PROVIDED MATERIAL
───

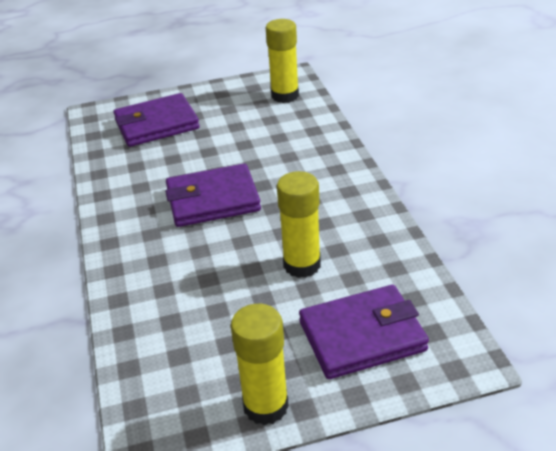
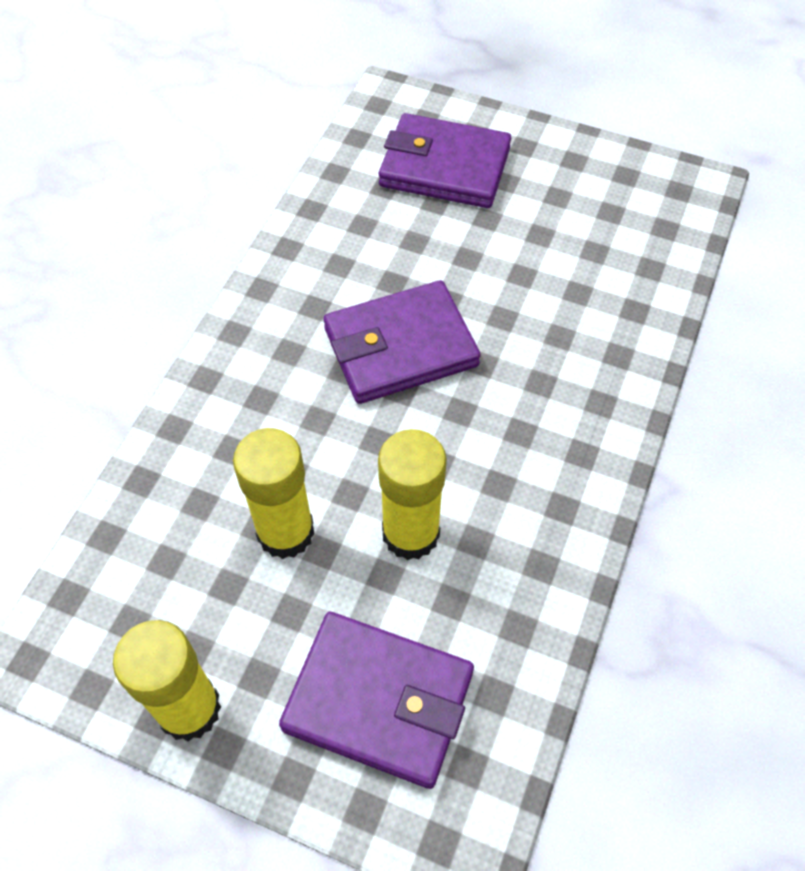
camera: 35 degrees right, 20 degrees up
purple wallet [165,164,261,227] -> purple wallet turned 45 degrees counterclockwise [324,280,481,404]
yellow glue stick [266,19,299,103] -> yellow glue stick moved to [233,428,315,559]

───

PROMPT
Each line above that has the word "degrees" should be copied.

OUTPUT OF THE TASK
camera: 35 degrees right, 20 degrees up
purple wallet [165,164,261,227] -> purple wallet turned 45 degrees counterclockwise [324,280,481,404]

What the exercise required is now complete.